▸ **Exercise**
In the data below, find the line containing "orange mushroom: [218,122,299,201]", then set down that line and every later line up to and including the line containing "pink mushroom: none", exactly.

▸ **Entries provided**
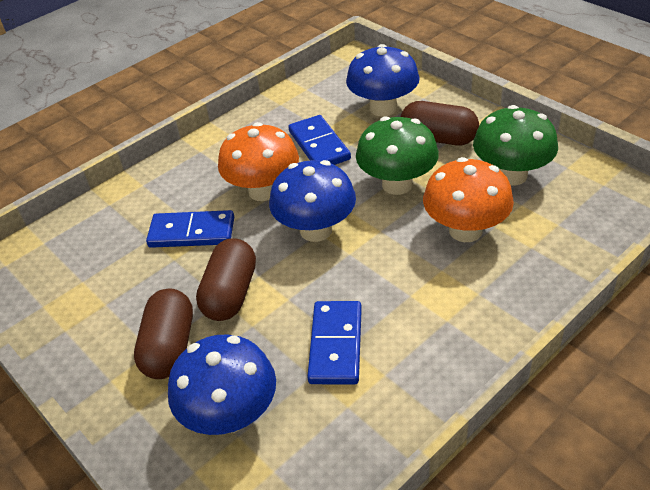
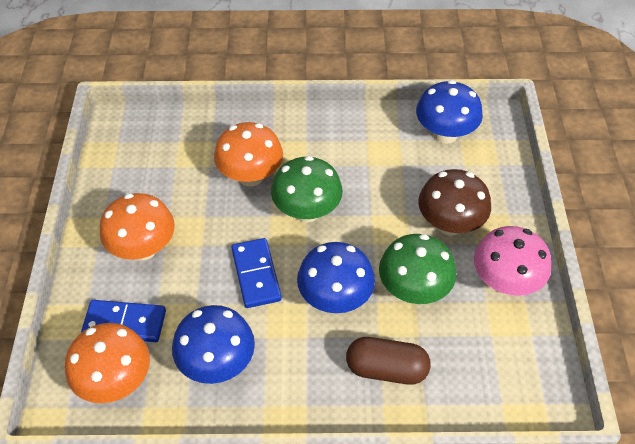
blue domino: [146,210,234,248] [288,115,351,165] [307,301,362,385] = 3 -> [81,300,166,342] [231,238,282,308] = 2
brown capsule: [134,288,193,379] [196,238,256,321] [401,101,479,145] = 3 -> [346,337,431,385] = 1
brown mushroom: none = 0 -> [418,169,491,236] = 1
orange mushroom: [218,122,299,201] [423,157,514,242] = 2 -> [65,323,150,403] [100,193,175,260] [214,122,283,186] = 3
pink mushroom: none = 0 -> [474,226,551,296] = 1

...

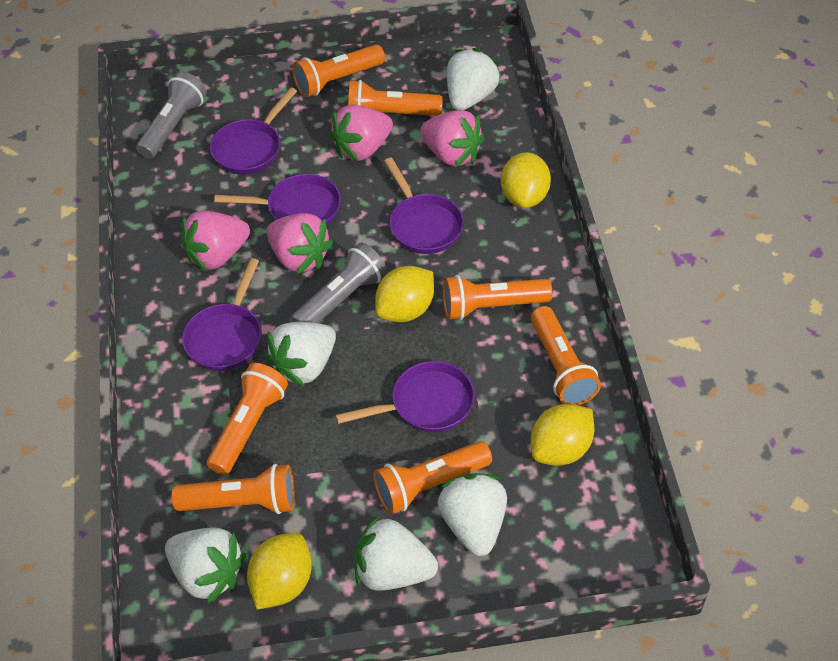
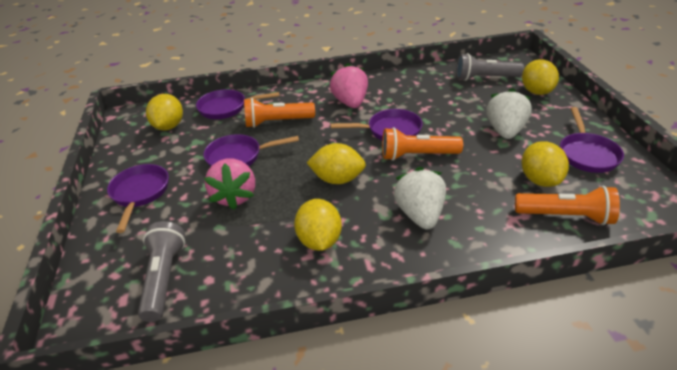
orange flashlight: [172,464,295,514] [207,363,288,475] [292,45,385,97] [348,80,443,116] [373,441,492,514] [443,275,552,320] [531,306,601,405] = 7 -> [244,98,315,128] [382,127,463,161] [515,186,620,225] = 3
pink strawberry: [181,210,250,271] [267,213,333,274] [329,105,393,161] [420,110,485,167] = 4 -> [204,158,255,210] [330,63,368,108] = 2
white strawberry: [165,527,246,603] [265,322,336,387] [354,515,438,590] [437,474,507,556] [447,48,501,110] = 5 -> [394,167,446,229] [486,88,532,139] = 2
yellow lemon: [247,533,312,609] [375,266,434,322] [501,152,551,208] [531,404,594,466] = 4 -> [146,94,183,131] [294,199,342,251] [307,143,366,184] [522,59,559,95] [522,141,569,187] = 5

▸ **Answer to this problem**
orange mushroom: [218,122,299,201] [423,157,514,242] = 2 -> [65,323,150,403] [100,193,175,260] [214,122,283,186] = 3
pink mushroom: none = 0 -> [474,226,551,296] = 1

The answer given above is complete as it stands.